Try it: Since pictures are not wanted in the copy, output only the rest of each record exactly.

(Scene change data)
########################################

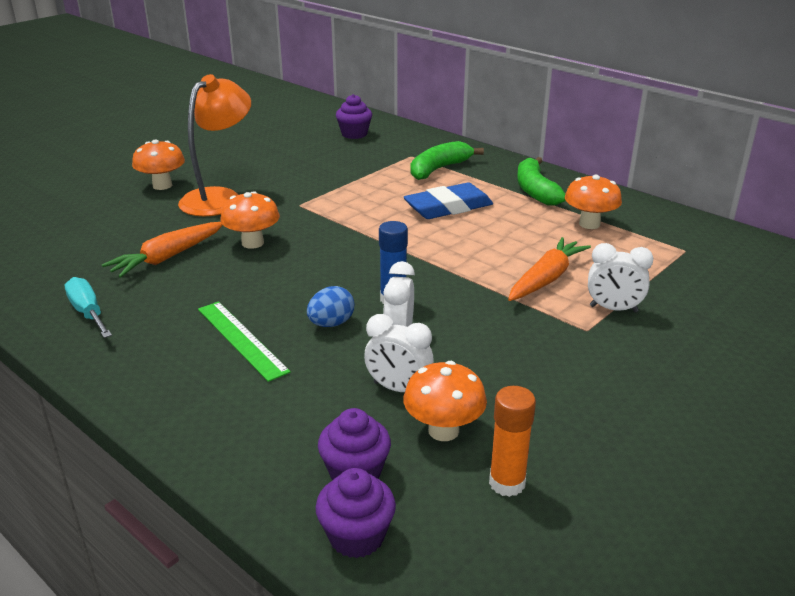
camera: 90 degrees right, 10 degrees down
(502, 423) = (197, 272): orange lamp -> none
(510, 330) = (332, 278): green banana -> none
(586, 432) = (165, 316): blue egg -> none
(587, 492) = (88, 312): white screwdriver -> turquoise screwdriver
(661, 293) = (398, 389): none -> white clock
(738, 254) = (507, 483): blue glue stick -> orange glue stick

########################################

Task result:
camera: 90 degrees right, 10 degrees down
(502, 423) = (197, 272): orange lamp -> none
(510, 330) = (332, 278): green banana -> none
(586, 432) = (165, 316): blue egg -> none
(587, 492) = (88, 312): white screwdriver -> turquoise screwdriver
(661, 293) = (398, 389): none -> white clock
(738, 254) = (507, 483): blue glue stick -> orange glue stick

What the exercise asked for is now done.